### Record extracts ###

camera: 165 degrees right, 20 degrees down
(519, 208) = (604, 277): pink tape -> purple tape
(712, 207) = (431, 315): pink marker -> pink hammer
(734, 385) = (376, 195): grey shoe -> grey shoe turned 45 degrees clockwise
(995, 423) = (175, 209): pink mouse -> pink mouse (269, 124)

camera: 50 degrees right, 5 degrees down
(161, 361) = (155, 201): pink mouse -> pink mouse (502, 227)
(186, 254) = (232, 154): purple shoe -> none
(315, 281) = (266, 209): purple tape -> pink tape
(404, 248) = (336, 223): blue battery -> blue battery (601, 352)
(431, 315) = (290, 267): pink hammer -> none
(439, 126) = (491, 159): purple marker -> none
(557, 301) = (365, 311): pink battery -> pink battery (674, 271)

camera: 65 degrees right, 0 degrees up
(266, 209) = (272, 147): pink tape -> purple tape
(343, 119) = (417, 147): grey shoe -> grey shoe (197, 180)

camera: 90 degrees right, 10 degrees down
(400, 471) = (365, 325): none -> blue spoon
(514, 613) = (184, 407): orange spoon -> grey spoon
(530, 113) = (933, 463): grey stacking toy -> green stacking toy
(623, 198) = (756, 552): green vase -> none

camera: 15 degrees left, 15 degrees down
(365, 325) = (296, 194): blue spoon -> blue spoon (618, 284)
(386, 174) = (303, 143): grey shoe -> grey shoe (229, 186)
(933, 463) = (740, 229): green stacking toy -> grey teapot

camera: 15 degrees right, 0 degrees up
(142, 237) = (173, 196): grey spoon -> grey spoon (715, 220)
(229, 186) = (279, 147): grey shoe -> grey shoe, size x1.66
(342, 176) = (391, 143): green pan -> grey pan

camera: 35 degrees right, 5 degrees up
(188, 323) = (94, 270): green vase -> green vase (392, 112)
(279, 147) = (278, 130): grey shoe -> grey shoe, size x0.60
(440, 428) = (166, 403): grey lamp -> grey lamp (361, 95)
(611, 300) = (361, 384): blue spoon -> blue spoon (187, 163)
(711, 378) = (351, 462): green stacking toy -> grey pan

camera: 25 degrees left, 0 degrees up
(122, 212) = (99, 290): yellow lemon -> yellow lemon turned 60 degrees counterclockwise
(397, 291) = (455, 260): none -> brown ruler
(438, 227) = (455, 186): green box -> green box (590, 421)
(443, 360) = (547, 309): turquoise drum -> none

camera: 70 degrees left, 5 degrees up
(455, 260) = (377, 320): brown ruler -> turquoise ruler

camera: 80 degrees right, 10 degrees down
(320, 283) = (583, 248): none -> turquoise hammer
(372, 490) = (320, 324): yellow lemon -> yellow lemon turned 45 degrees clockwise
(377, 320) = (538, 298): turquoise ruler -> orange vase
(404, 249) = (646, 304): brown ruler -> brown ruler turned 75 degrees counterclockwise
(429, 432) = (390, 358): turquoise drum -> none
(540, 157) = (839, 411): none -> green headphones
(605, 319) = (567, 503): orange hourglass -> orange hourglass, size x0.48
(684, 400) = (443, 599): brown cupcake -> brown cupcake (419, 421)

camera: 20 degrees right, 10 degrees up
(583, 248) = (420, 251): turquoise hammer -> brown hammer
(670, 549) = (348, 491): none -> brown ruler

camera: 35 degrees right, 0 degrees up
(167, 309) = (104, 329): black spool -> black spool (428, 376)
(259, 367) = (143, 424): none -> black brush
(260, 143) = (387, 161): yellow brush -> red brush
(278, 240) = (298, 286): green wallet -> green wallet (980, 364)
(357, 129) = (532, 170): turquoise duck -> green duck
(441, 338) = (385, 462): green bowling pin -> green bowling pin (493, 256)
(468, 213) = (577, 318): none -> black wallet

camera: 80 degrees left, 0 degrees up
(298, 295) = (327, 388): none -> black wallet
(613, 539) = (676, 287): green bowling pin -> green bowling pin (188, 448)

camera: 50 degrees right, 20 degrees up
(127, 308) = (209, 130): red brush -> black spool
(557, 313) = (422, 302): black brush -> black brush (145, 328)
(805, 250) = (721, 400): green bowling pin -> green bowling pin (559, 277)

###

Wherever the word "turned" turns up in the records, copy out the line it is on.

Exercise output:
(734, 385) = (376, 195): grey shoe -> grey shoe turned 45 degrees clockwise
(122, 212) = (99, 290): yellow lemon -> yellow lemon turned 60 degrees counterclockwise
(372, 490) = (320, 324): yellow lemon -> yellow lemon turned 45 degrees clockwise
(404, 249) = (646, 304): brown ruler -> brown ruler turned 75 degrees counterclockwise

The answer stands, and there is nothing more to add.